* YOUR INSTRUCTIONS: The word "yellow" occurs in some of the lines below; copy each of those lines.

* PROVIDED INFORMATION:
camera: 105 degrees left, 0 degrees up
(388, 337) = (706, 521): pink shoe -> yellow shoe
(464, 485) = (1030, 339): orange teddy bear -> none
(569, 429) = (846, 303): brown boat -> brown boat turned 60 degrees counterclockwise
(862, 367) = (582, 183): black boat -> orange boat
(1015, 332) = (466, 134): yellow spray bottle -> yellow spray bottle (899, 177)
--
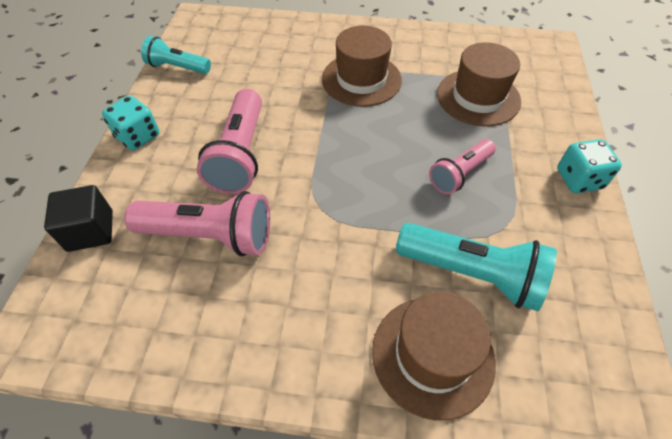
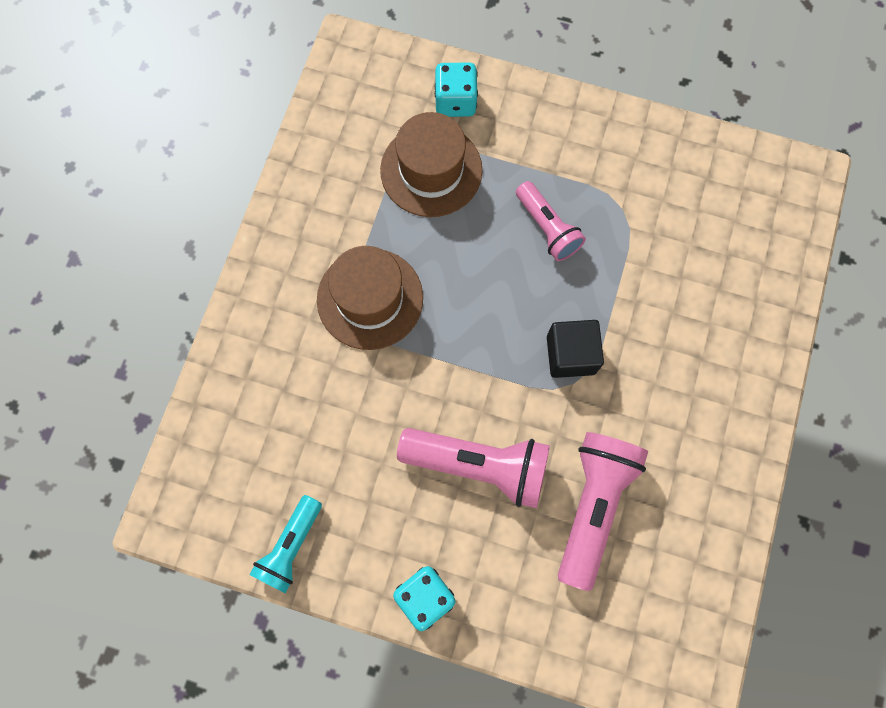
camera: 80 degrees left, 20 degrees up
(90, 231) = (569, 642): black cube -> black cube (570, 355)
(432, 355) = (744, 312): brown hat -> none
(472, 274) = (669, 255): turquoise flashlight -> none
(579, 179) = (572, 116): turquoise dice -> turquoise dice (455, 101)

* TASK OUTPUT:
(388, 337) = (706, 521): pink shoe -> yellow shoe
(1015, 332) = (466, 134): yellow spray bottle -> yellow spray bottle (899, 177)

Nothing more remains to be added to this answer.